-- What is expected --
State how many lines of the data contain the word "VBAT", and write nothing besides the number.

-- Data supplied --
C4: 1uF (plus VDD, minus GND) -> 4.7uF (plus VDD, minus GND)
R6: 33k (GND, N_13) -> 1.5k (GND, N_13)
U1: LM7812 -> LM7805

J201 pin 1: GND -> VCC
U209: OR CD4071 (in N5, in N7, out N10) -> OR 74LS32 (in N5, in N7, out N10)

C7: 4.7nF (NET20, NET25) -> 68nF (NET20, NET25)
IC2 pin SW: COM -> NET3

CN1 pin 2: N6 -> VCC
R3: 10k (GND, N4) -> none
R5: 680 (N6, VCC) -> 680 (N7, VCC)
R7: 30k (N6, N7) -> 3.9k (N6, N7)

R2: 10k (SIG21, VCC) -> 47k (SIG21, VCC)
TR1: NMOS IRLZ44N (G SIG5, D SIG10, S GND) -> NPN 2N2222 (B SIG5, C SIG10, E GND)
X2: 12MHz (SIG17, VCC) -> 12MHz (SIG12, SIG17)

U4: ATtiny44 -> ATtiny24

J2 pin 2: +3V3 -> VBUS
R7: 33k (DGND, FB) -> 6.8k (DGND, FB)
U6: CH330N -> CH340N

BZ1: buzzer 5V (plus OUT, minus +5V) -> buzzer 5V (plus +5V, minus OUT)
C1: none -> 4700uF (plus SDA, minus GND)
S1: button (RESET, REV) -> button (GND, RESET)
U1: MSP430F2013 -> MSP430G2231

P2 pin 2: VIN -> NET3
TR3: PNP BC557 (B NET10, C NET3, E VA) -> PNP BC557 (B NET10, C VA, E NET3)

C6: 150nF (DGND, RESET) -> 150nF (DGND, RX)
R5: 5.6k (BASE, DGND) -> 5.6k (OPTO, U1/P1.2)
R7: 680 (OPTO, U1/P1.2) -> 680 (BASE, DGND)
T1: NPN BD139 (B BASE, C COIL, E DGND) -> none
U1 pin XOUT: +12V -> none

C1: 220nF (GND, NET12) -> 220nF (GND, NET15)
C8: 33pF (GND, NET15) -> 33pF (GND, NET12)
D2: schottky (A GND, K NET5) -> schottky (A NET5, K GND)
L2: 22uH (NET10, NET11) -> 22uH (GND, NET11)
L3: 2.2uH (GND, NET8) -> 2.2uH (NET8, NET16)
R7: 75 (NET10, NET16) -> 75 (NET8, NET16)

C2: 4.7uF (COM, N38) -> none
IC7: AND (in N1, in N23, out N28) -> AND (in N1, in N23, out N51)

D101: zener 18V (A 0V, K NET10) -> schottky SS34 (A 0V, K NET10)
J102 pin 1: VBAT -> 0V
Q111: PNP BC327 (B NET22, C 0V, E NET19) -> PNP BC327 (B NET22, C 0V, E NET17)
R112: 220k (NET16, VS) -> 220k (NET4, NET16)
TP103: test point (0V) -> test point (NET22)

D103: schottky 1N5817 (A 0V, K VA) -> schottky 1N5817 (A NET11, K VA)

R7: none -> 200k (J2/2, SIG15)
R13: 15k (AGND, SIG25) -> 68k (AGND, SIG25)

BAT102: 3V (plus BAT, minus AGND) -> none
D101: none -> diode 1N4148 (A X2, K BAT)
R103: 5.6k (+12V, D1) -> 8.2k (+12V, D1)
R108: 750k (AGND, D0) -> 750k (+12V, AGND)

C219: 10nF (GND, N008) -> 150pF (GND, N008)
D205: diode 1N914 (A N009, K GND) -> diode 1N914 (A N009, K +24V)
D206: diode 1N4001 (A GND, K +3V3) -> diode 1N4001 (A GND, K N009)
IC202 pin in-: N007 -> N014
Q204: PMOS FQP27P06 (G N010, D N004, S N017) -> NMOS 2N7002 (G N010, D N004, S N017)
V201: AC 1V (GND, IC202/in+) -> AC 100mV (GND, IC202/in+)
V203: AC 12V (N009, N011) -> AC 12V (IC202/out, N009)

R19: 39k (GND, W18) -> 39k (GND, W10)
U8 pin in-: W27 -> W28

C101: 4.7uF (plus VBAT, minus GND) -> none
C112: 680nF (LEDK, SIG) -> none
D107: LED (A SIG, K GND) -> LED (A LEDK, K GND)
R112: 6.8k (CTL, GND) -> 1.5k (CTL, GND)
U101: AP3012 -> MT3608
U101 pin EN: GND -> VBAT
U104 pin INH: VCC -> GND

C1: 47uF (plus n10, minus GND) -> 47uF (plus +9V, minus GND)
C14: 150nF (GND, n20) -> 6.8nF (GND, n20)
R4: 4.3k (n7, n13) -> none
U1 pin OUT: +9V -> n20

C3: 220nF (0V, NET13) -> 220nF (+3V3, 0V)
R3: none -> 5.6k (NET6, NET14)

-- Task result --
3